# Prompt
Apart from the pictures, reproduce the data below exactly as it stands.

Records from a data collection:
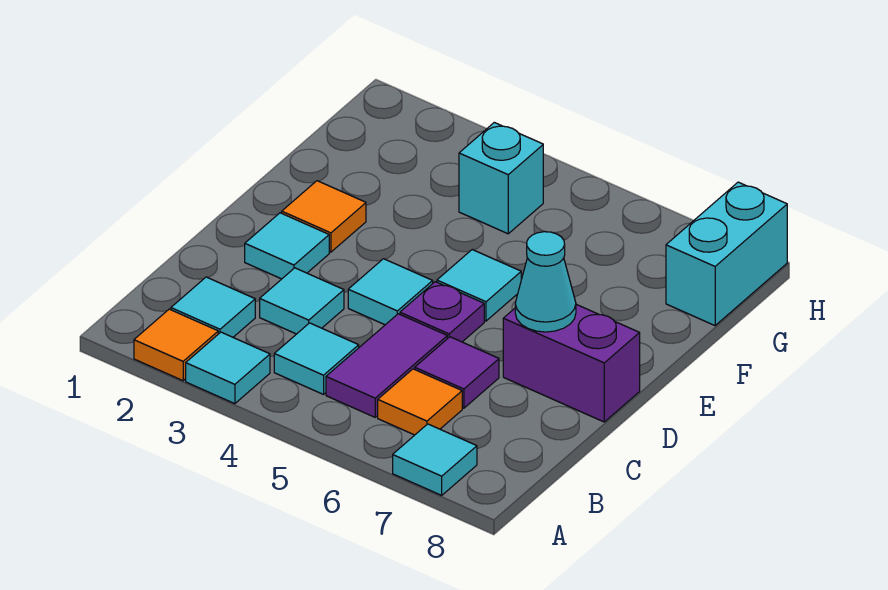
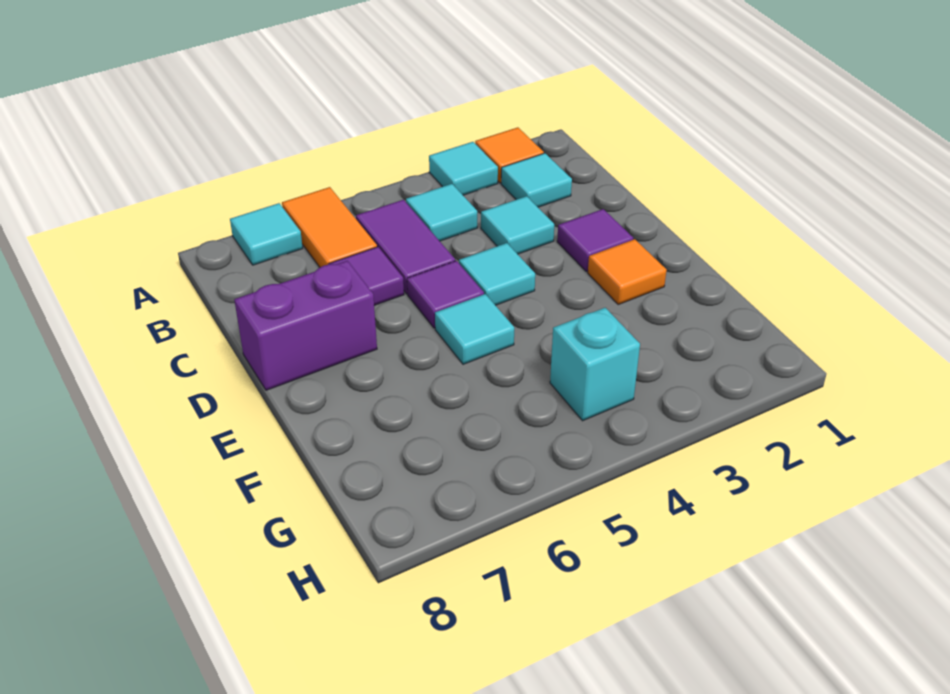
orange tile B6 level 1 -> orange tile A6:B6 level 1
cyan tile D2 level 1 -> purple tile D2 level 1
purple plate D5 level 1 -> purple tile D5 level 1
cyan cone D7 level 2 -> none
cyan brick G8:H8 level 1 -> none

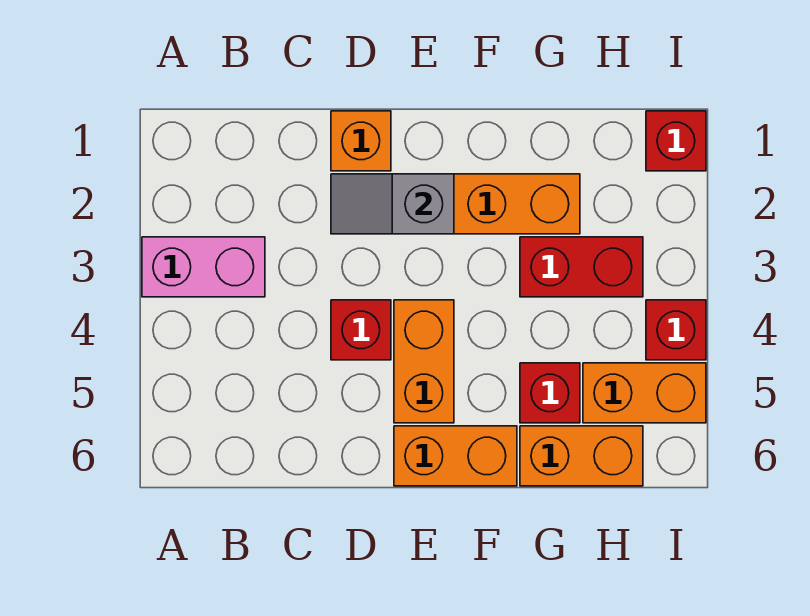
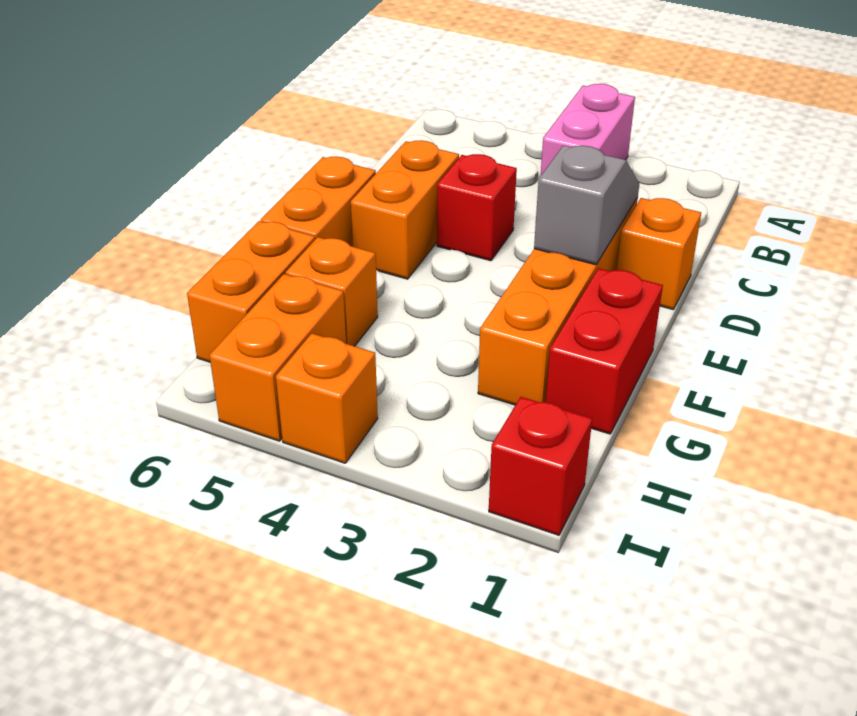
orange brick E4:E5 level 1 -> orange brick D5:E5 level 1
red brick G3:H3 level 1 -> red brick F1:G1 level 1
red brick G5 level 1 -> orange brick G5 level 1
red brick I4 level 1 -> orange brick I4 level 1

# Answer box
orange tile B6 level 1 -> orange tile A6:B6 level 1
cyan tile D2 level 1 -> purple tile D2 level 1
purple plate D5 level 1 -> purple tile D5 level 1
cyan cone D7 level 2 -> none
cyan brick G8:H8 level 1 -> none

orange brick E4:E5 level 1 -> orange brick D5:E5 level 1
red brick G3:H3 level 1 -> red brick F1:G1 level 1
red brick G5 level 1 -> orange brick G5 level 1
red brick I4 level 1 -> orange brick I4 level 1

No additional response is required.